» EXERCISE PROMPT
Pull every line containing "orange" from the entries.
++++ DATA FOR REVIEW ++++
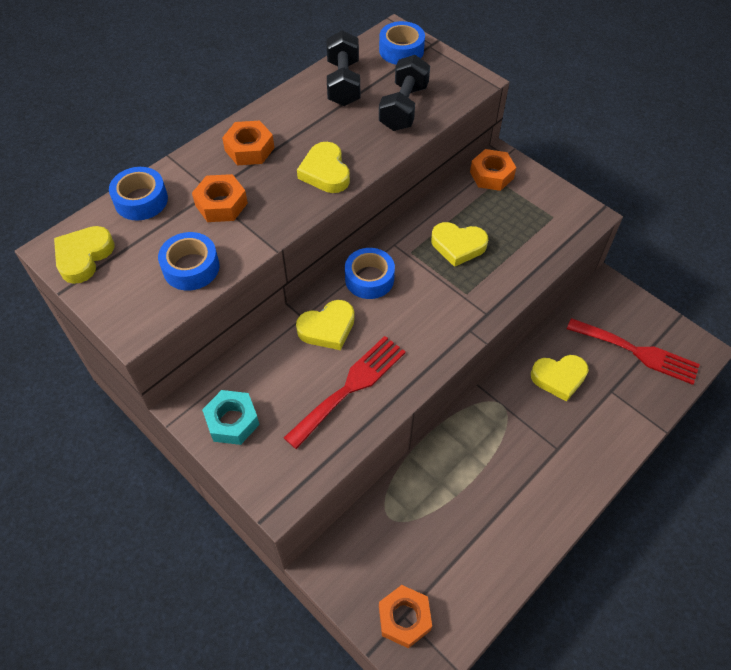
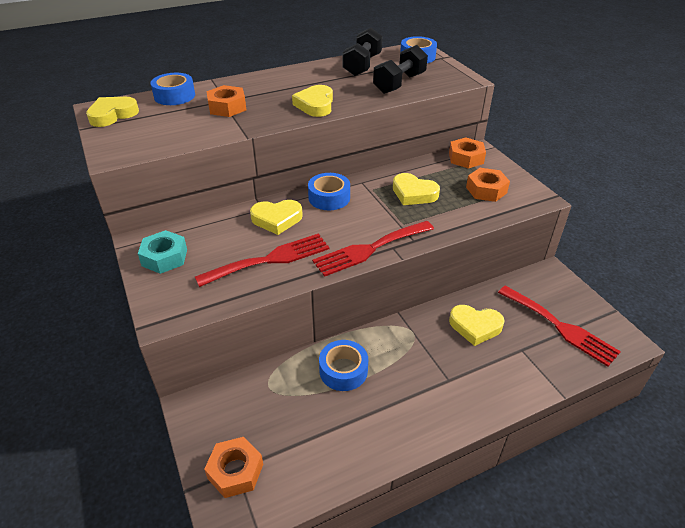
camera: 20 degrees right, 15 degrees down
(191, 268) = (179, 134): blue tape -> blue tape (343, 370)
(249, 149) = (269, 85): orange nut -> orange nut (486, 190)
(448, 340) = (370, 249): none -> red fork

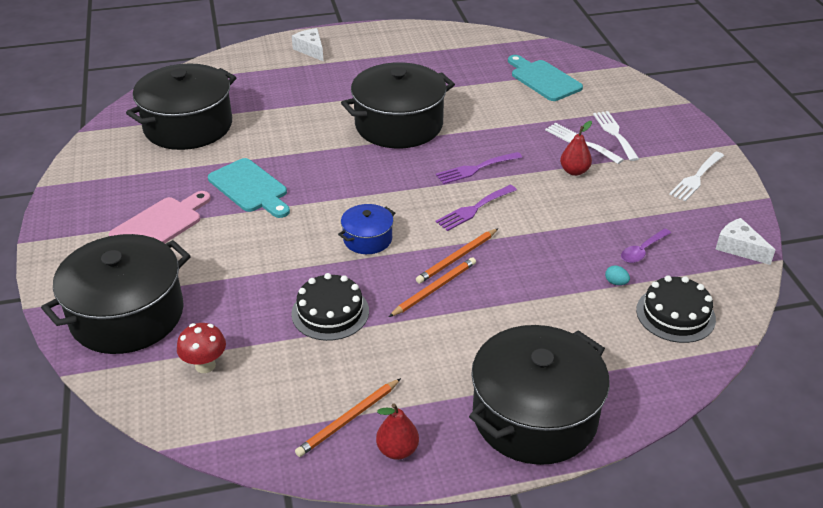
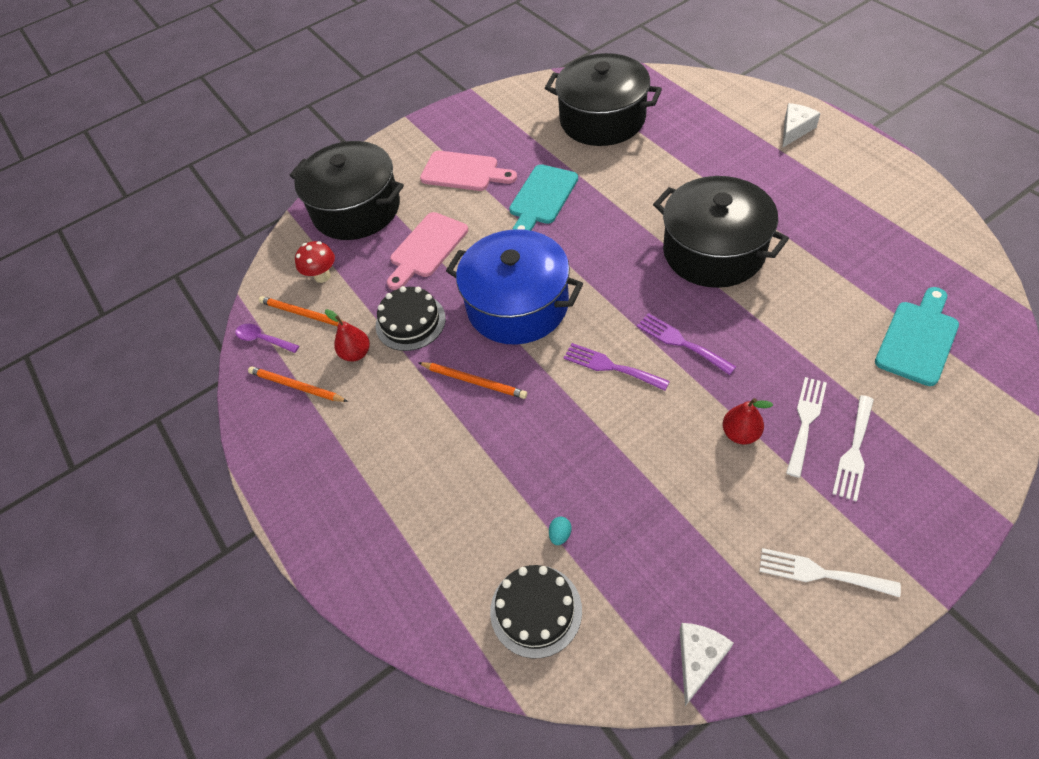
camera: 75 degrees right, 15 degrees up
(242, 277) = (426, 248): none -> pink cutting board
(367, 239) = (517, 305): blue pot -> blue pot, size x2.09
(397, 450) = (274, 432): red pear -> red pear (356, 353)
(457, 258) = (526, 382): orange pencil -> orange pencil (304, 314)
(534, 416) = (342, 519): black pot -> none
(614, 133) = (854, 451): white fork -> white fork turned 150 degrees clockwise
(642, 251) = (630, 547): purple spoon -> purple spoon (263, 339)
++++
» REPLY TO THE TASK
(249, 149) = (269, 85): orange nut -> orange nut (486, 190)
(457, 258) = (526, 382): orange pencil -> orange pencil (304, 314)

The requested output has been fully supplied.